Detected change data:
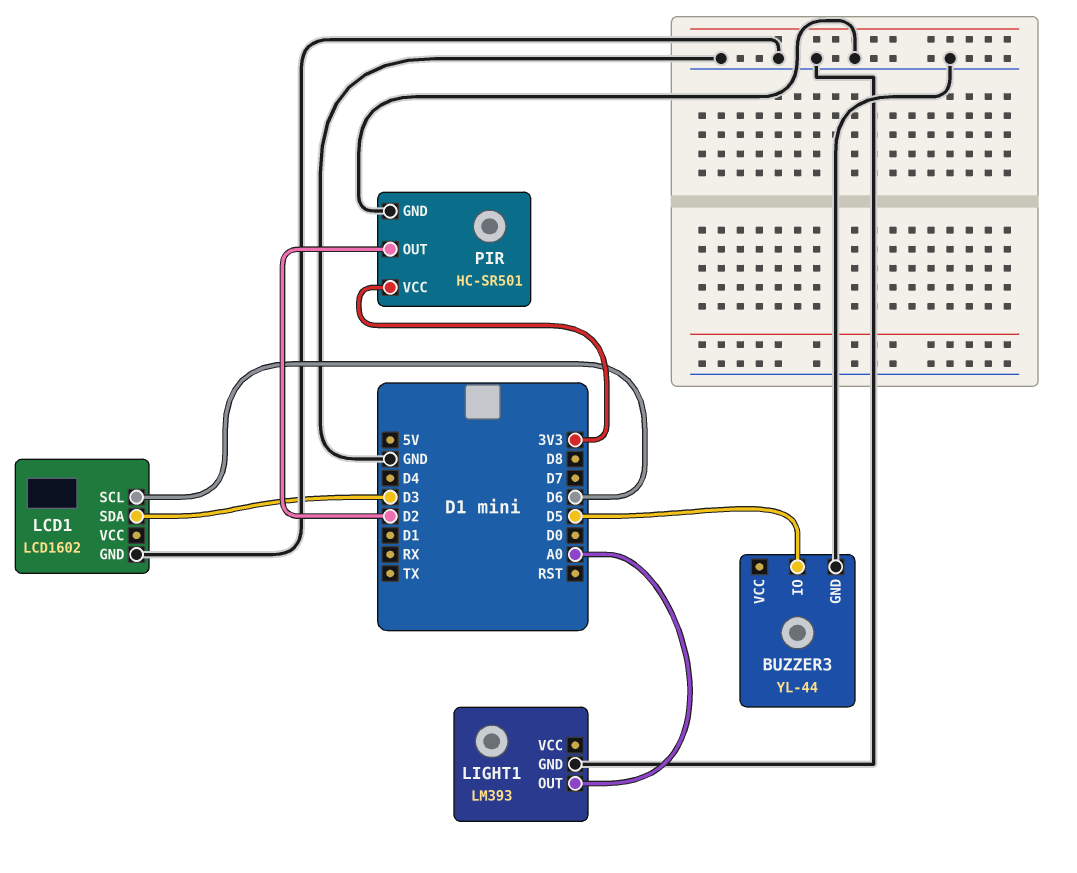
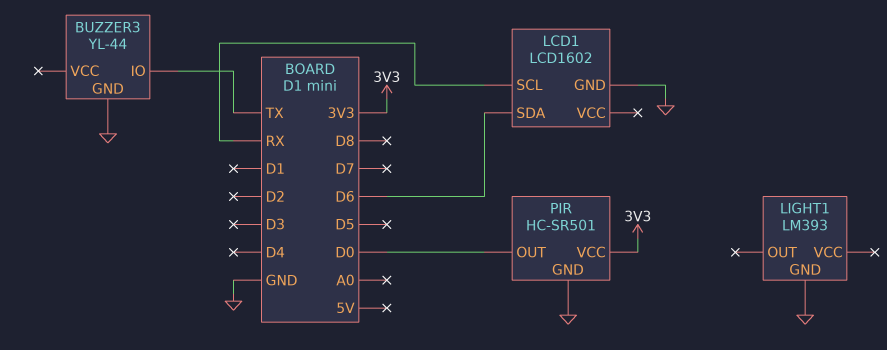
BUZZER3 pin IO: D5 -> TX
LCD1 pin SCL: D6 -> RX
LCD1 pin SDA: D3 -> D6
LIGHT1 pin OUT: A0 -> none
PIR pin OUT: D2 -> D0

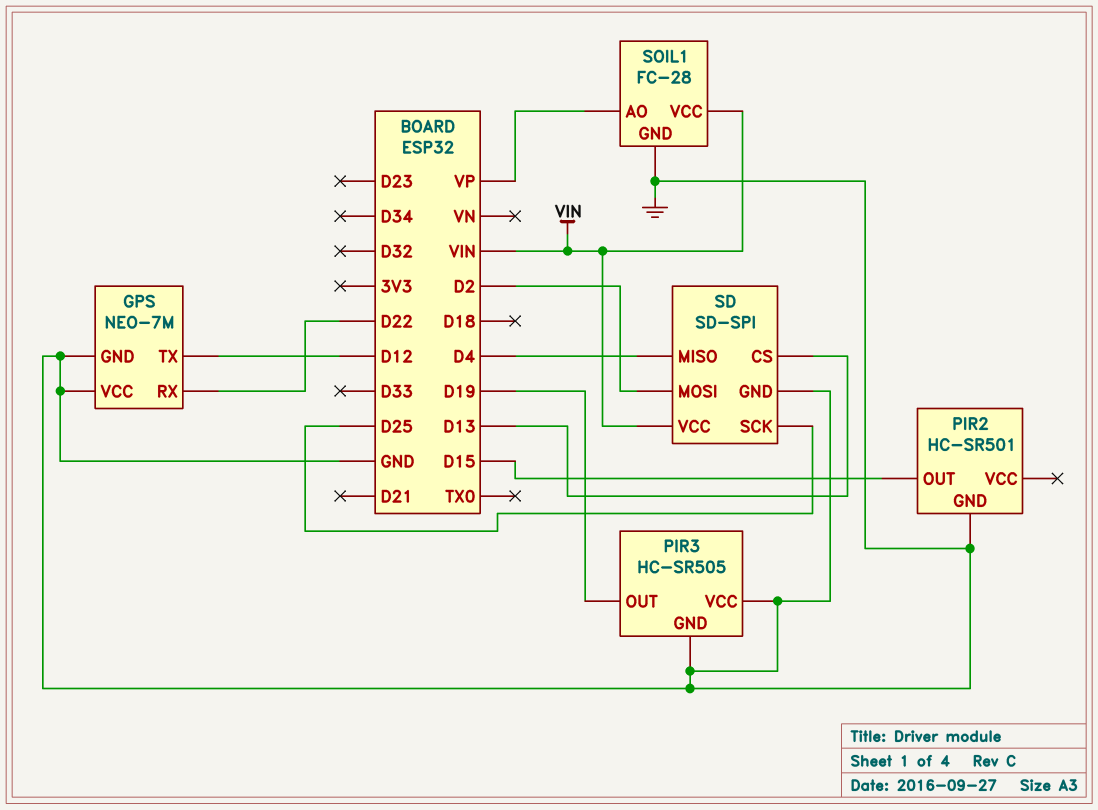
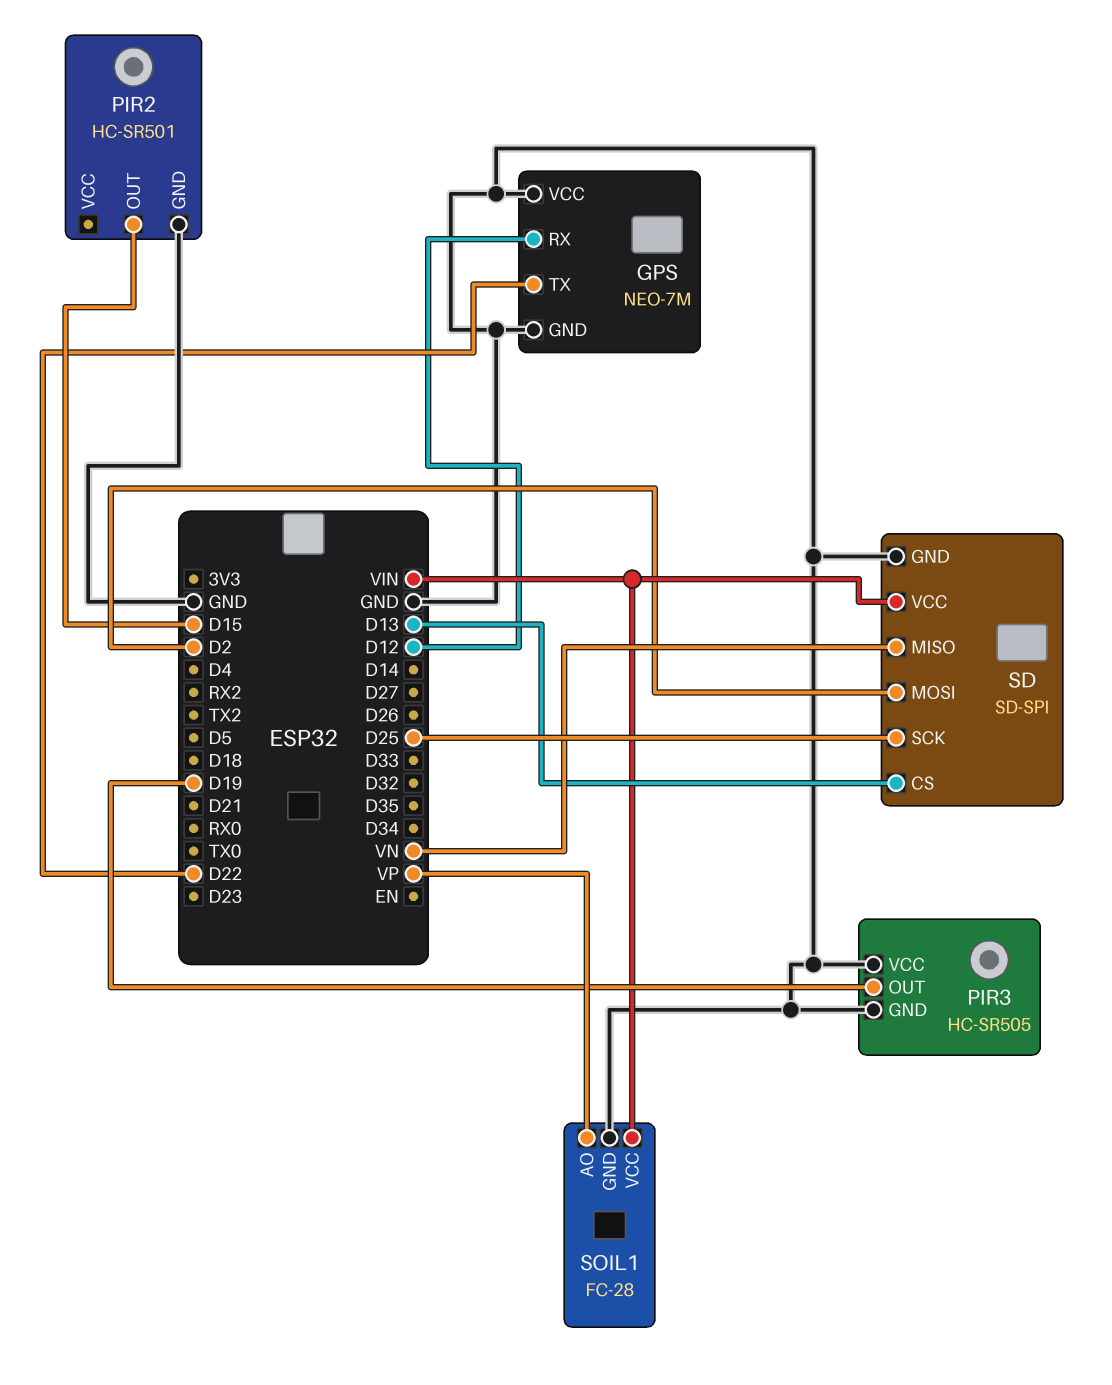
GPS pin RX: D22 -> D12
GPS pin TX: D12 -> D22
SD pin MISO: D4 -> VN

Activity:
An exact copy of the records above is required, leaving out the pictures.

Output for this task:
BUZZER3 pin IO: D5 -> TX
LCD1 pin SCL: D6 -> RX
LCD1 pin SDA: D3 -> D6
LIGHT1 pin OUT: A0 -> none
PIR pin OUT: D2 -> D0

GPS pin RX: D22 -> D12
GPS pin TX: D12 -> D22
SD pin MISO: D4 -> VN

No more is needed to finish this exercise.